(Items listed in a dataset)
▼

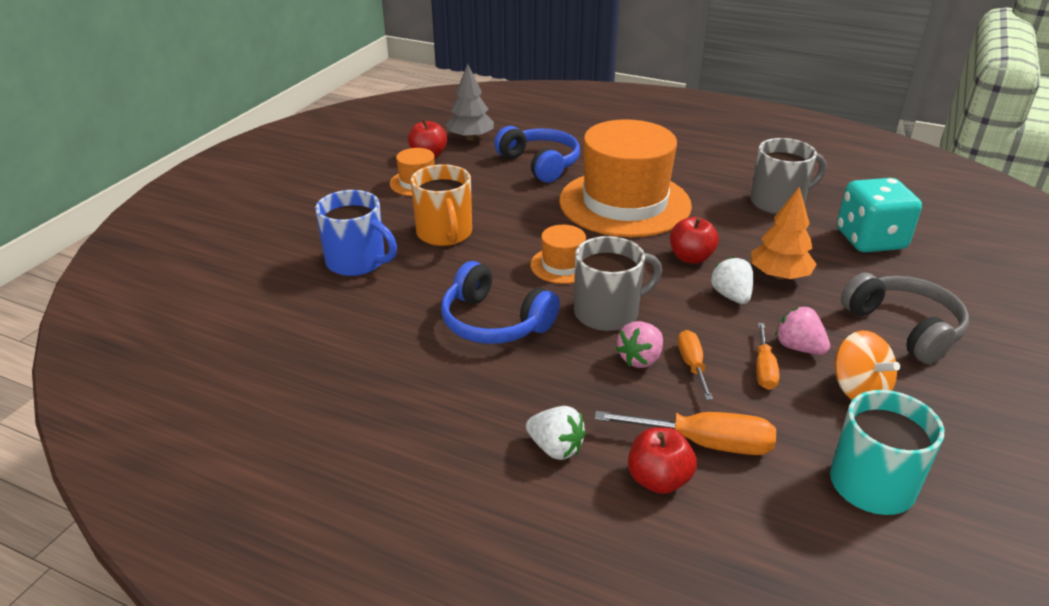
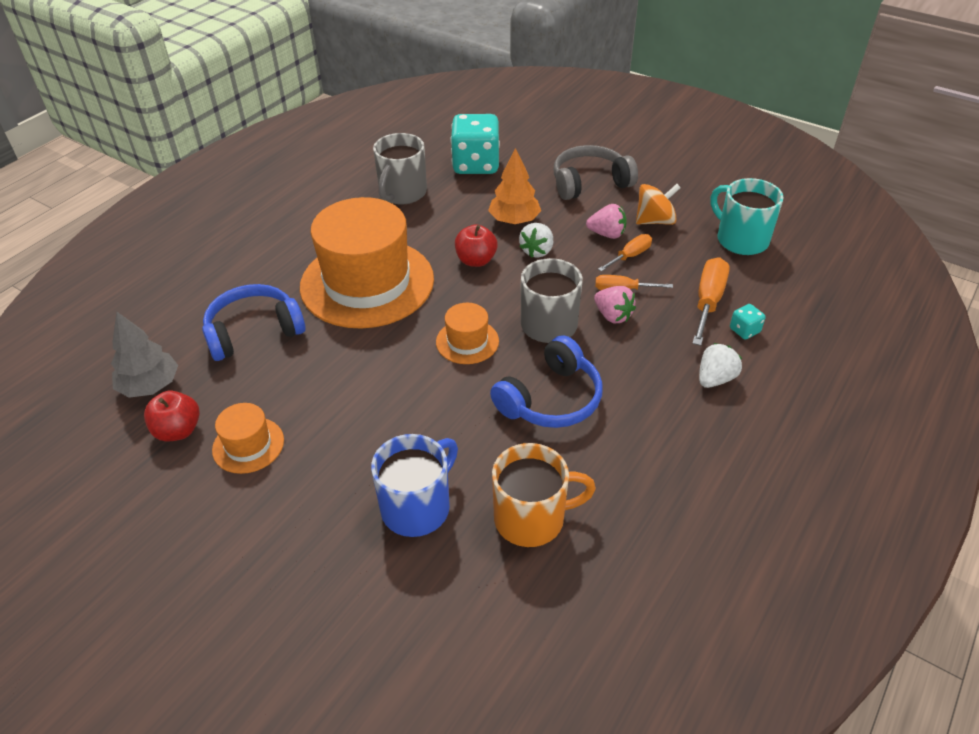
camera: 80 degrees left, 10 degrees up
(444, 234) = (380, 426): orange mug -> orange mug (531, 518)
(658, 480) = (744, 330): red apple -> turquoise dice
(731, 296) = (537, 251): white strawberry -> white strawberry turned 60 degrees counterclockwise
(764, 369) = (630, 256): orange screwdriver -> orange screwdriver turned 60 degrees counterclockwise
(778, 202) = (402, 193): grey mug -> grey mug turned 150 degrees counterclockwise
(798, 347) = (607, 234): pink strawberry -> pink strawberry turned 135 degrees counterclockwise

▲
▼

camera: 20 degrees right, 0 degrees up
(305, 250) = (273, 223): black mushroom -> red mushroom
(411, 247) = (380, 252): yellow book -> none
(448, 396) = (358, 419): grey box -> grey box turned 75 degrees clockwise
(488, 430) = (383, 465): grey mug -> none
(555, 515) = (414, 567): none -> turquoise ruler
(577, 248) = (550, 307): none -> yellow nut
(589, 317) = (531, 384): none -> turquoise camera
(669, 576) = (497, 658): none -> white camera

▲

* Exercise description: Find the line with "(448, 396) = (358, 419): grey" in the entries above. Retype it and each line after it, exactly, through the line with "(669, 576) = (497, 658): none -> white camera", and stop there.

* Response below:
(448, 396) = (358, 419): grey box -> grey box turned 75 degrees clockwise
(488, 430) = (383, 465): grey mug -> none
(555, 515) = (414, 567): none -> turquoise ruler
(577, 248) = (550, 307): none -> yellow nut
(589, 317) = (531, 384): none -> turquoise camera
(669, 576) = (497, 658): none -> white camera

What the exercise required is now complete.